Items from a data source:
============================================================
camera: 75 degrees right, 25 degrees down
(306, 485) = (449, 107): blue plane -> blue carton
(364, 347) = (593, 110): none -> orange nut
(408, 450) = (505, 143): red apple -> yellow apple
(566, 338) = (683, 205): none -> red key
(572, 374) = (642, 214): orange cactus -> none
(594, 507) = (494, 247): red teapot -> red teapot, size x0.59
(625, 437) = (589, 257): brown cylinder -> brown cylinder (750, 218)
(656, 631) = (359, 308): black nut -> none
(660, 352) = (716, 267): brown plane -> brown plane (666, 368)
============================================================
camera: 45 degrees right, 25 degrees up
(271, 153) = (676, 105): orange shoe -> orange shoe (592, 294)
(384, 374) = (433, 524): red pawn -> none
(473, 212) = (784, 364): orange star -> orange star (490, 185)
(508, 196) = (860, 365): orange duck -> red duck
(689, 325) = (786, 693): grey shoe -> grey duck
============================================================
Copy each line of the data that includes the word "degrees".

camera: 75 degrees right, 25 degrees down
camera: 45 degrees right, 25 degrees up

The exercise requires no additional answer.